What to work on: Print every line below exactly as written, but leave the pictures behind.

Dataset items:

.....

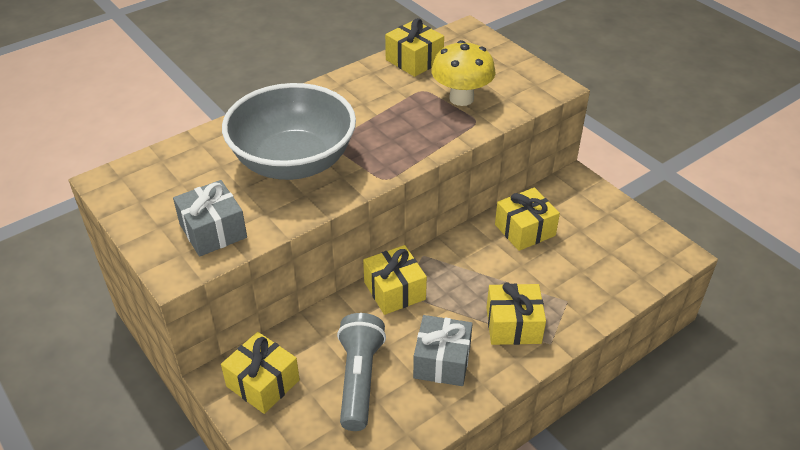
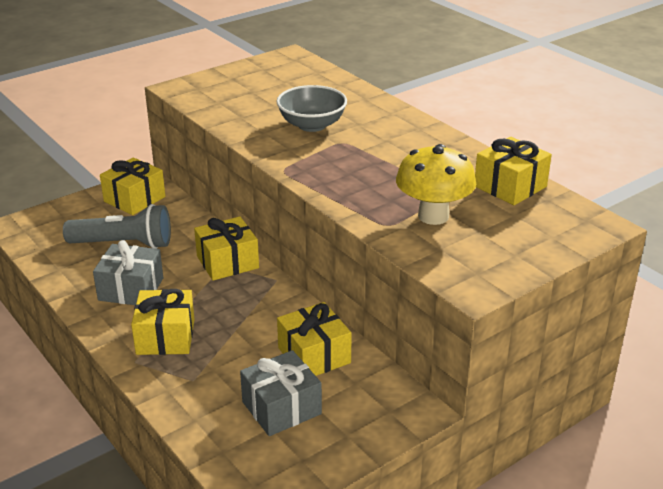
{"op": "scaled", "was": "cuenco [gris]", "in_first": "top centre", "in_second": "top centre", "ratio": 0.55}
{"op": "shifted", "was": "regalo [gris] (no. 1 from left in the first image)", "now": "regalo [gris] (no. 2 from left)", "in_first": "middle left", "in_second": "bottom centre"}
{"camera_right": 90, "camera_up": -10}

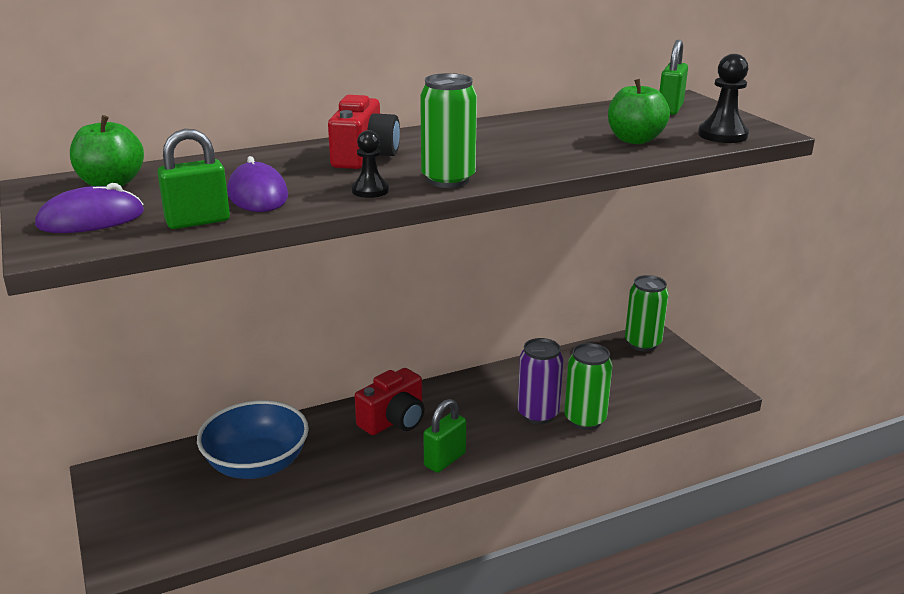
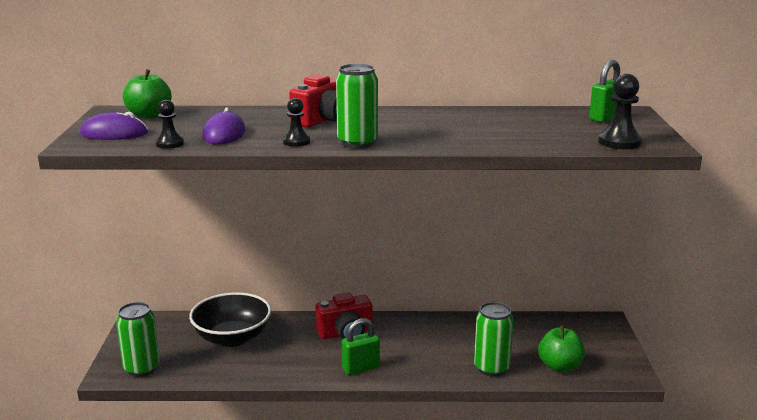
{"op": "shifted", "was": "manzana [verde] (no. 2 from left)", "in_first": "top right", "in_second": "bottom right"}
{"op": "swapped", "was": "candado [verde] (no. 1 from left)", "now": "peón [negro] (no. 1 from left)", "in_first": "top left", "in_second": "top left"}
{"op": "shifted", "was": "lata [verde] (no. 3 from left in the first image)", "now": "lata [verde] (no. 1 from left)", "in_first": "middle right", "in_second": "bottom left"}
{"op": "gone", "was": "lata [morado]", "in_first": "centre"}
{"op": "repainted", "was": "cuenco [azul]", "now": "cuenco [negro]", "in_first": "bottom left", "in_second": "bottom left"}
{"camera_right": 25, "camera_up": -5}

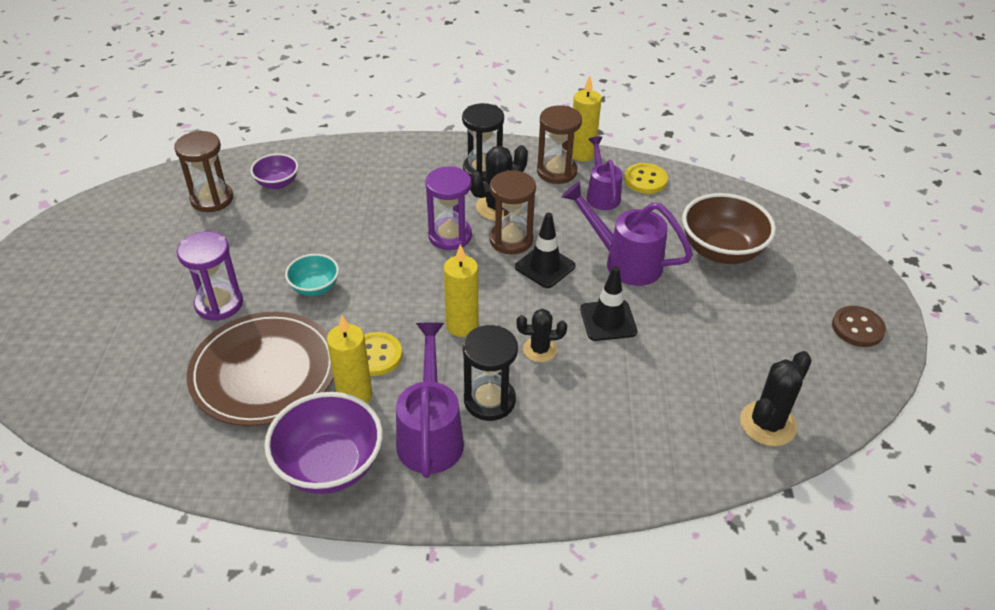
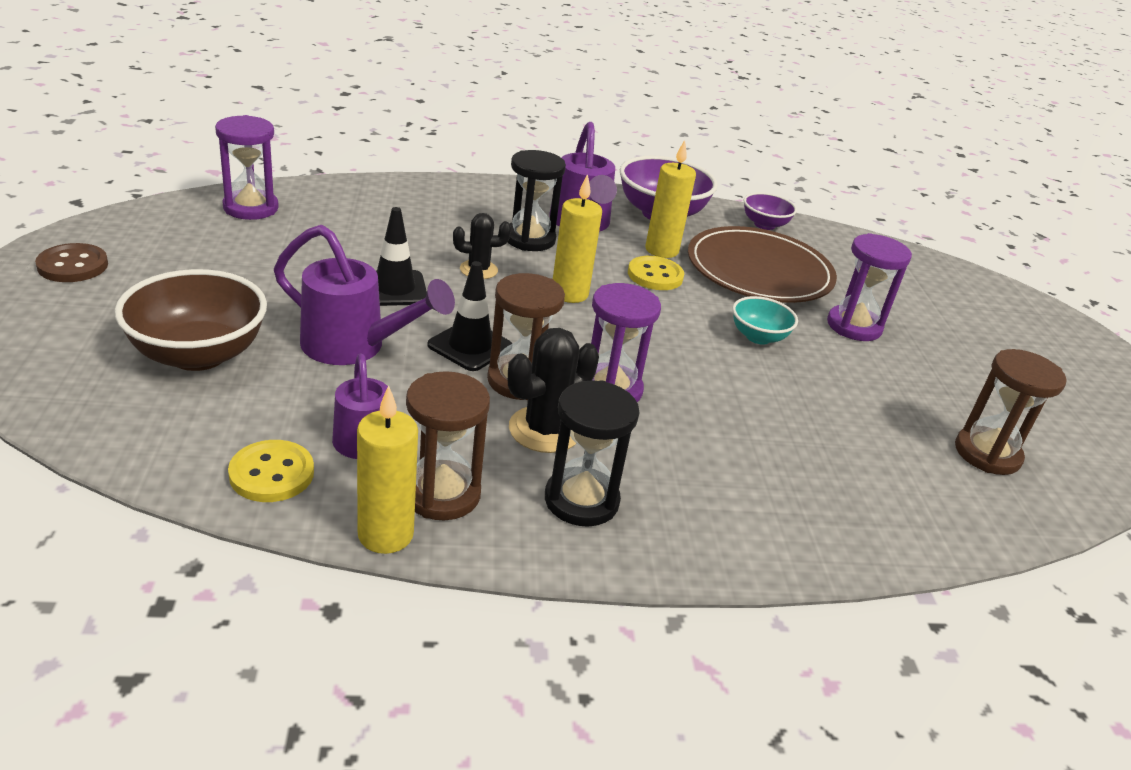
{"op": "shifted", "was": "cuenco [morado] (no. 1 from left in the first image)", "now": "cuenco [morado] (no. 2 from left)", "in_first": "top left", "in_second": "top right"}
{"op": "swapped", "was": "cactus [negro] (no. 3 from left)", "now": "reloj de arena [morado] (no. 1 from left)", "in_first": "middle right", "in_second": "top left"}
{"camera_right": 170, "camera_up": -10}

.....

Solution to this task:
{"op": "scaled", "was": "cuenco [gris]", "in_first": "top centre", "in_second": "top centre", "ratio": 0.55}
{"op": "shifted", "was": "regalo [gris] (no. 1 from left in the first image)", "now": "regalo [gris] (no. 2 from left)", "in_first": "middle left", "in_second": "bottom centre"}
{"camera_right": 90, "camera_up": -10}

{"op": "shifted", "was": "manzana [verde] (no. 2 from left)", "in_first": "top right", "in_second": "bottom right"}
{"op": "swapped", "was": "candado [verde] (no. 1 from left)", "now": "peón [negro] (no. 1 from left)", "in_first": "top left", "in_second": "top left"}
{"op": "shifted", "was": "lata [verde] (no. 3 from left in the first image)", "now": "lata [verde] (no. 1 from left)", "in_first": "middle right", "in_second": "bottom left"}
{"op": "gone", "was": "lata [morado]", "in_first": "centre"}
{"op": "repainted", "was": "cuenco [azul]", "now": "cuenco [negro]", "in_first": "bottom left", "in_second": "bottom left"}
{"camera_right": 25, "camera_up": -5}

{"op": "shifted", "was": "cuenco [morado] (no. 1 from left in the first image)", "now": "cuenco [morado] (no. 2 from left)", "in_first": "top left", "in_second": "top right"}
{"op": "swapped", "was": "cactus [negro] (no. 3 from left)", "now": "reloj de arena [morado] (no. 1 from left)", "in_first": "middle right", "in_second": "top left"}
{"camera_right": 170, "camera_up": -10}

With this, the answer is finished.